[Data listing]
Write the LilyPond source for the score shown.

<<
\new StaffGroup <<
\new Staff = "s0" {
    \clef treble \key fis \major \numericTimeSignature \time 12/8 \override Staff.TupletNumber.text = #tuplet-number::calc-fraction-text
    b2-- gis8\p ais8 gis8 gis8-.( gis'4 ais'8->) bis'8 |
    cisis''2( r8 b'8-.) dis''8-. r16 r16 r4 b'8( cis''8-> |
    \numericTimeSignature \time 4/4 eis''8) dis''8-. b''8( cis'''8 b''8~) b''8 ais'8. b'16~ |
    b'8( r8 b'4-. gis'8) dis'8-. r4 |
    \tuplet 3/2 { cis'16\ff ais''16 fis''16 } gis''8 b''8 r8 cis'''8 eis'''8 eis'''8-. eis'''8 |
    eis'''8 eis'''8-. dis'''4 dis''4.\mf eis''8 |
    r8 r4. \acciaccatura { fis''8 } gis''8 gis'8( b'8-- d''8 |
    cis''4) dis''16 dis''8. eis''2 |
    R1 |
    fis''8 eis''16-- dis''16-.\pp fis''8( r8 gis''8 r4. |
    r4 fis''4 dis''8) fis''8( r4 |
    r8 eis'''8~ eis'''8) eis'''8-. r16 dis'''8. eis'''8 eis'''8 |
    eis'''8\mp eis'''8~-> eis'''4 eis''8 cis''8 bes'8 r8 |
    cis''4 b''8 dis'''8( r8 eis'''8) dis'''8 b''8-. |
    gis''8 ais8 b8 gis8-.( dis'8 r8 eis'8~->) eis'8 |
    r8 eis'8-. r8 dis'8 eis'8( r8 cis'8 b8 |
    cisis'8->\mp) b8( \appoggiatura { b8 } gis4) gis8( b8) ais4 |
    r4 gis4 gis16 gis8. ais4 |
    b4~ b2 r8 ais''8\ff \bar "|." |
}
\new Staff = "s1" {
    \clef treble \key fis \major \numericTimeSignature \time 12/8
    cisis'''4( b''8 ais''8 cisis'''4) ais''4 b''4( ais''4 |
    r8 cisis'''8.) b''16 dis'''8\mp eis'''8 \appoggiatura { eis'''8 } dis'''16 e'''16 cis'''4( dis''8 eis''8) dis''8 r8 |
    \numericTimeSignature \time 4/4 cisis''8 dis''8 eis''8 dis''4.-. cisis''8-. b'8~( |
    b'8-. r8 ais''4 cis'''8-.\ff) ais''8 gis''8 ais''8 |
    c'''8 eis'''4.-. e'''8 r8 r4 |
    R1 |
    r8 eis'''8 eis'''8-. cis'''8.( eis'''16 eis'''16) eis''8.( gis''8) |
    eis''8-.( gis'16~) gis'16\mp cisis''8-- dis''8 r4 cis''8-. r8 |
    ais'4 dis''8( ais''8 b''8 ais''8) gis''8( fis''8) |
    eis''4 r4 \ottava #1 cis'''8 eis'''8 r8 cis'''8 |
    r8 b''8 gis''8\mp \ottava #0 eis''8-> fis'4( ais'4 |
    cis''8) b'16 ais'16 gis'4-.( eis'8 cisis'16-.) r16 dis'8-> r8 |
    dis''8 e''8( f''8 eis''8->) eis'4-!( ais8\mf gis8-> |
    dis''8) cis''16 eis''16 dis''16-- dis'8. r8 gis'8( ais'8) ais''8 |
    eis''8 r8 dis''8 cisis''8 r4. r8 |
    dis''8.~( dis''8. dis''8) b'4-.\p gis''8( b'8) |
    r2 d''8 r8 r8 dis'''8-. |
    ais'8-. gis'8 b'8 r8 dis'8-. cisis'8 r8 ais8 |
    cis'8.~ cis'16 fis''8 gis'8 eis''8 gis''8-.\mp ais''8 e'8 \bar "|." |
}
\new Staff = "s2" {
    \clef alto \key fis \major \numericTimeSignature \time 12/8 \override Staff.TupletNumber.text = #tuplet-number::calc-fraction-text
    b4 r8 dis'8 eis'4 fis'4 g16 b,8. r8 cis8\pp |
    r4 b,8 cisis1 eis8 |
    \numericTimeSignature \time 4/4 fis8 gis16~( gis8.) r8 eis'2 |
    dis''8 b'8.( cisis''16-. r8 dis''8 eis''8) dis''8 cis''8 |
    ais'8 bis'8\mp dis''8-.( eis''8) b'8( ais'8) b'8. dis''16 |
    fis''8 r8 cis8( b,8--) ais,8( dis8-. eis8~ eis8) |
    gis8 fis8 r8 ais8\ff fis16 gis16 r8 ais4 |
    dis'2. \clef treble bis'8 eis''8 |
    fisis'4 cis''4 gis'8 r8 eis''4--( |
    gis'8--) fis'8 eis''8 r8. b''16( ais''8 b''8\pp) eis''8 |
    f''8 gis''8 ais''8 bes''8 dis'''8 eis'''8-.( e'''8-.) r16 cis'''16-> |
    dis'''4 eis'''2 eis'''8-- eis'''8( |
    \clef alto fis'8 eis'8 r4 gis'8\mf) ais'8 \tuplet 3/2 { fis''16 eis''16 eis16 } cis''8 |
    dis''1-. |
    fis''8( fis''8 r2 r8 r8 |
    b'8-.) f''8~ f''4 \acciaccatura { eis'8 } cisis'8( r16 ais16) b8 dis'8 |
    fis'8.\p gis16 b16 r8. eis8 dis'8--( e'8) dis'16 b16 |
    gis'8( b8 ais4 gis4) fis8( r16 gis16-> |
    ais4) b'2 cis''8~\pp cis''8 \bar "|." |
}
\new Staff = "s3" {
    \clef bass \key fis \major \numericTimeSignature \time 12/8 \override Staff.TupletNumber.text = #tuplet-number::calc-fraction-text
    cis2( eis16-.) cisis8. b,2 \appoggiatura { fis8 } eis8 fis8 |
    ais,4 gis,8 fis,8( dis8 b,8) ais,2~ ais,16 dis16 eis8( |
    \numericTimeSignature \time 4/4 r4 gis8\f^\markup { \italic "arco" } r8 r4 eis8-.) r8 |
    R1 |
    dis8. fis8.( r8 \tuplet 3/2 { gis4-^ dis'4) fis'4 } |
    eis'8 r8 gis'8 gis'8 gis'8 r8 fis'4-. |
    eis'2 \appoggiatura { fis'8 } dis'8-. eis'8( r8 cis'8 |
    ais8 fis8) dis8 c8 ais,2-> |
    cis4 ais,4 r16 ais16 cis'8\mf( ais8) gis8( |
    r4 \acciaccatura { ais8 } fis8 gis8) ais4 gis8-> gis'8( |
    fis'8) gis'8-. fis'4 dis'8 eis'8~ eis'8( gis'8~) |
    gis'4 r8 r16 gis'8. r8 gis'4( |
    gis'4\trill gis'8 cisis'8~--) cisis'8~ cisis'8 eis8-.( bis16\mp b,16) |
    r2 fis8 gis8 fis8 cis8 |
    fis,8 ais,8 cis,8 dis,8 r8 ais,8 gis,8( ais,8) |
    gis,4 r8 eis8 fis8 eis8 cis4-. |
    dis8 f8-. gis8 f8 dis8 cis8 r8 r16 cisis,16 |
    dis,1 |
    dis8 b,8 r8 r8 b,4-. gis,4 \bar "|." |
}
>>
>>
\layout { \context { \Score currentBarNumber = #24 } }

▶ **Task instructions**
Report each line of the material above that contains the string "tuplet".

▶ **Right answer**
    \clef treble \key fis \major \numericTimeSignature \time 12/8 \override Staff.TupletNumber.text = #tuplet-number::calc-fraction-text
    \tuplet 3/2 { cis'16\ff ais''16 fis''16 } gis''8 b''8 r8 cis'''8 eis'''8 eis'''8-. eis'''8 |
    \clef alto \key fis \major \numericTimeSignature \time 12/8 \override Staff.TupletNumber.text = #tuplet-number::calc-fraction-text
    \clef alto fis'8 eis'8 r4 gis'8\mf) ais'8 \tuplet 3/2 { fis''16 eis''16 eis16 } cis''8 |
    \clef bass \key fis \major \numericTimeSignature \time 12/8 \override Staff.TupletNumber.text = #tuplet-number::calc-fraction-text
    dis8. fis8.( r8 \tuplet 3/2 { gis4-^ dis'4) fis'4 } |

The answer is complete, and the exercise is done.